» YOUR GOAL
Would you return each entry exactly as written, omitting any pictures?

» DATA TO PROCESS
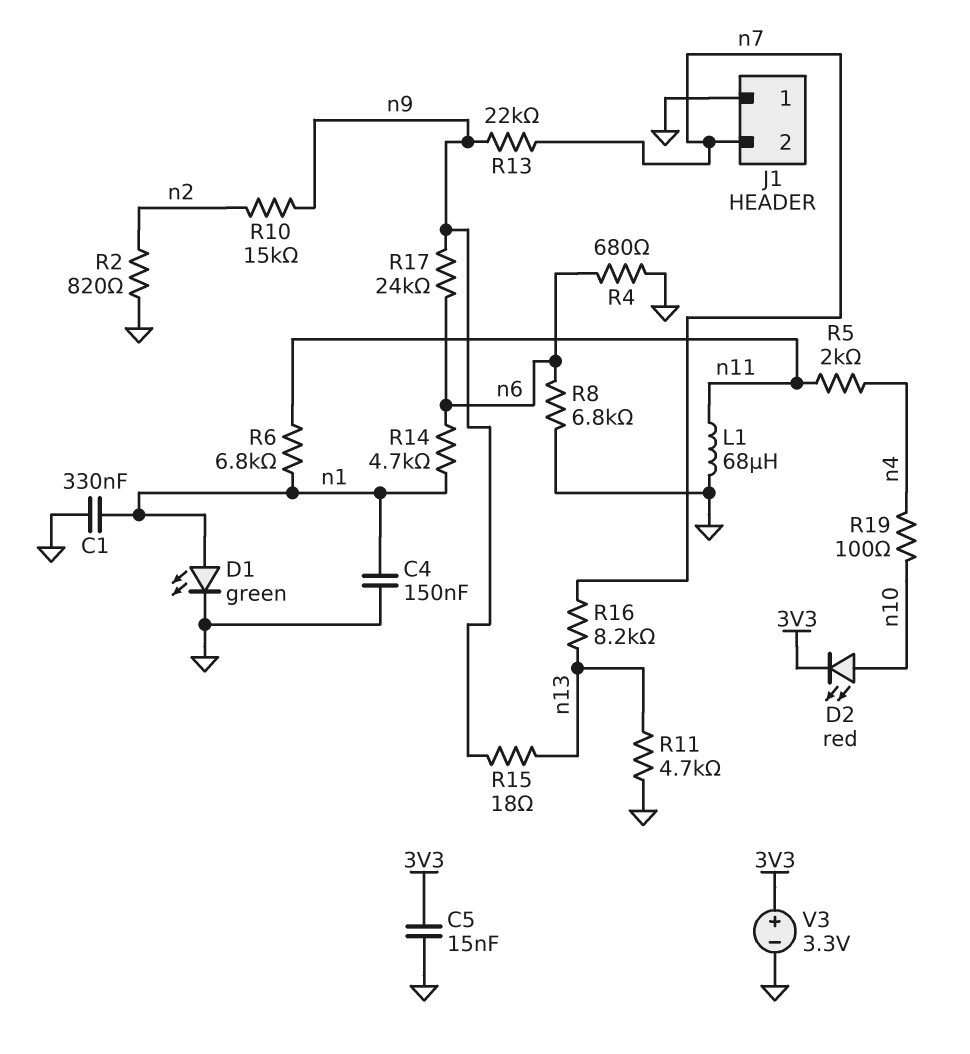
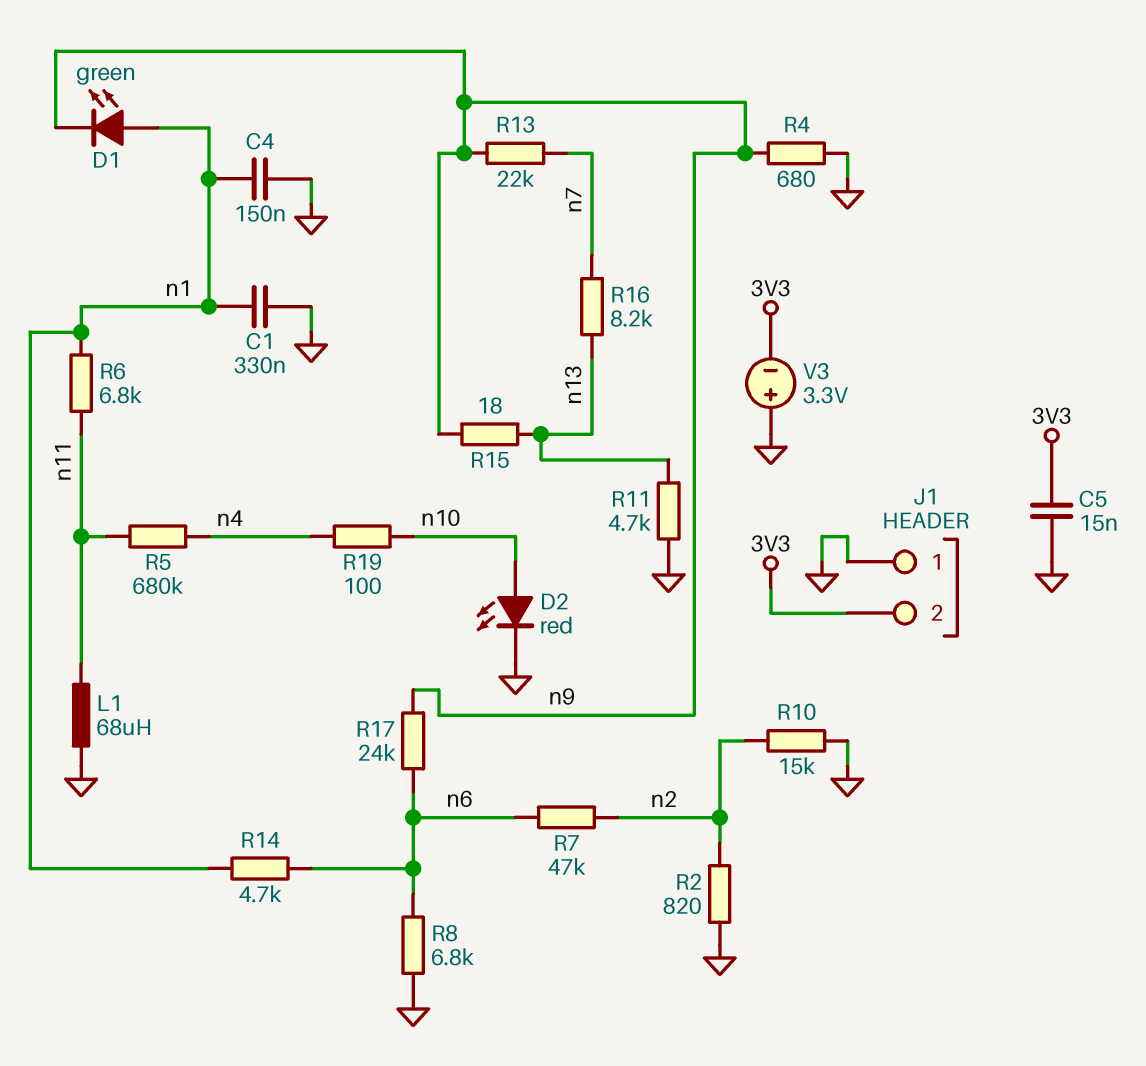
D1: LED green (A n1, K GND) -> LED green (A n1, K n9)
D2: LED red (A n10, K 3V3) -> LED red (A n10, K GND)
J1 pin 2: n7 -> 3V3
R4: 680 (GND, n6) -> 680 (GND, n9)
R5: 2k (n4, n11) -> 680k (n4, n11)
R7: none -> 47k (n2, n6)
R10: 15k (n2, n9) -> 15k (GND, n2)
V3: 3.3V (plus 3V3, minus GND) -> 3.3V (plus GND, minus 3V3)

» RESPONSE BELOW
D1: LED green (A n1, K GND) -> LED green (A n1, K n9)
D2: LED red (A n10, K 3V3) -> LED red (A n10, K GND)
J1 pin 2: n7 -> 3V3
R4: 680 (GND, n6) -> 680 (GND, n9)
R5: 2k (n4, n11) -> 680k (n4, n11)
R7: none -> 47k (n2, n6)
R10: 15k (n2, n9) -> 15k (GND, n2)
V3: 3.3V (plus 3V3, minus GND) -> 3.3V (plus GND, minus 3V3)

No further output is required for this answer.